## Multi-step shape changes

=====

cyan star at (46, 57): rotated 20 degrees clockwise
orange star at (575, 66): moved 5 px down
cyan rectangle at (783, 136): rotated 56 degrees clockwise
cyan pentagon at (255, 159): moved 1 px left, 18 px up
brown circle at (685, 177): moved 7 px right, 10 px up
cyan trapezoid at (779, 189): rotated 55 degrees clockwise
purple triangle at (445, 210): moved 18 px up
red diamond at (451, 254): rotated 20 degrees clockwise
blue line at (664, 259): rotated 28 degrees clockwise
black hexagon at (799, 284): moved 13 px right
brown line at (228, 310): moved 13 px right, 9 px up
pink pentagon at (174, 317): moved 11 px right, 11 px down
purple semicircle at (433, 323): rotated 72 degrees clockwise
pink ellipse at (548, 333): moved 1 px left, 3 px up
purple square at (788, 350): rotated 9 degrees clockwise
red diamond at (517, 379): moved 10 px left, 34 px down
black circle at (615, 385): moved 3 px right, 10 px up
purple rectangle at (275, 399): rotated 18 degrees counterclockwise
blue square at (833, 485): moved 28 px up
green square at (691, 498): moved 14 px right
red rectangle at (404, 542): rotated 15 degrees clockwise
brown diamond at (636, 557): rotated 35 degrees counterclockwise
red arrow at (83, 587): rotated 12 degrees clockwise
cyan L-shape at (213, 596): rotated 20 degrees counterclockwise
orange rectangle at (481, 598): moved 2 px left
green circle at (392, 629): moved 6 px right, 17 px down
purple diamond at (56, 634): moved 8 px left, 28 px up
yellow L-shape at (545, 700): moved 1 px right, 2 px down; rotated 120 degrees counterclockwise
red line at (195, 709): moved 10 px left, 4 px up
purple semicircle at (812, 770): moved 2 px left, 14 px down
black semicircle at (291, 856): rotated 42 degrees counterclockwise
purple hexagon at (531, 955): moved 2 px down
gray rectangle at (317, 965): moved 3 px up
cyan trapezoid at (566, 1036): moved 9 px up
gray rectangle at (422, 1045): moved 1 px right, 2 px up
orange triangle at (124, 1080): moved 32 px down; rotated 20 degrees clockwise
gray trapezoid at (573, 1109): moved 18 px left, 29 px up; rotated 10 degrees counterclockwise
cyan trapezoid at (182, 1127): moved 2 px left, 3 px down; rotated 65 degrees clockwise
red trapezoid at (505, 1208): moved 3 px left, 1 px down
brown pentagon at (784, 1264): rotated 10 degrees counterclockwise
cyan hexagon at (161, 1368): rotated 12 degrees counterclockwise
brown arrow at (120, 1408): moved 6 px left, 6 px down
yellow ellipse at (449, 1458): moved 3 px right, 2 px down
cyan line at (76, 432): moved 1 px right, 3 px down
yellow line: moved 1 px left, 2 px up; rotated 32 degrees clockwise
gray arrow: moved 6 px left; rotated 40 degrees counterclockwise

=====

## ACTION ITEM
Print all records shown above, word for word.

## TASK SOLUTION
cyan star at (46, 57): rotated 20 degrees clockwise
orange star at (575, 66): moved 5 px down
cyan rectangle at (783, 136): rotated 56 degrees clockwise
cyan pentagon at (255, 159): moved 1 px left, 18 px up
brown circle at (685, 177): moved 7 px right, 10 px up
cyan trapezoid at (779, 189): rotated 55 degrees clockwise
purple triangle at (445, 210): moved 18 px up
red diamond at (451, 254): rotated 20 degrees clockwise
blue line at (664, 259): rotated 28 degrees clockwise
black hexagon at (799, 284): moved 13 px right
brown line at (228, 310): moved 13 px right, 9 px up
pink pentagon at (174, 317): moved 11 px right, 11 px down
purple semicircle at (433, 323): rotated 72 degrees clockwise
pink ellipse at (548, 333): moved 1 px left, 3 px up
purple square at (788, 350): rotated 9 degrees clockwise
red diamond at (517, 379): moved 10 px left, 34 px down
black circle at (615, 385): moved 3 px right, 10 px up
purple rectangle at (275, 399): rotated 18 degrees counterclockwise
blue square at (833, 485): moved 28 px up
green square at (691, 498): moved 14 px right
red rectangle at (404, 542): rotated 15 degrees clockwise
brown diamond at (636, 557): rotated 35 degrees counterclockwise
red arrow at (83, 587): rotated 12 degrees clockwise
cyan L-shape at (213, 596): rotated 20 degrees counterclockwise
orange rectangle at (481, 598): moved 2 px left
green circle at (392, 629): moved 6 px right, 17 px down
purple diamond at (56, 634): moved 8 px left, 28 px up
yellow L-shape at (545, 700): moved 1 px right, 2 px down; rotated 120 degrees counterclockwise
red line at (195, 709): moved 10 px left, 4 px up
purple semicircle at (812, 770): moved 2 px left, 14 px down
black semicircle at (291, 856): rotated 42 degrees counterclockwise
purple hexagon at (531, 955): moved 2 px down
gray rectangle at (317, 965): moved 3 px up
cyan trapezoid at (566, 1036): moved 9 px up
gray rectangle at (422, 1045): moved 1 px right, 2 px up
orange triangle at (124, 1080): moved 32 px down; rotated 20 degrees clockwise
gray trapezoid at (573, 1109): moved 18 px left, 29 px up; rotated 10 degrees counterclockwise
cyan trapezoid at (182, 1127): moved 2 px left, 3 px down; rotated 65 degrees clockwise
red trapezoid at (505, 1208): moved 3 px left, 1 px down
brown pentagon at (784, 1264): rotated 10 degrees counterclockwise
cyan hexagon at (161, 1368): rotated 12 degrees counterclockwise
brown arrow at (120, 1408): moved 6 px left, 6 px down
yellow ellipse at (449, 1458): moved 3 px right, 2 px down
cyan line at (76, 432): moved 1 px right, 3 px down
yellow line: moved 1 px left, 2 px up; rotated 32 degrees clockwise
gray arrow: moved 6 px left; rotated 40 degrees counterclockwise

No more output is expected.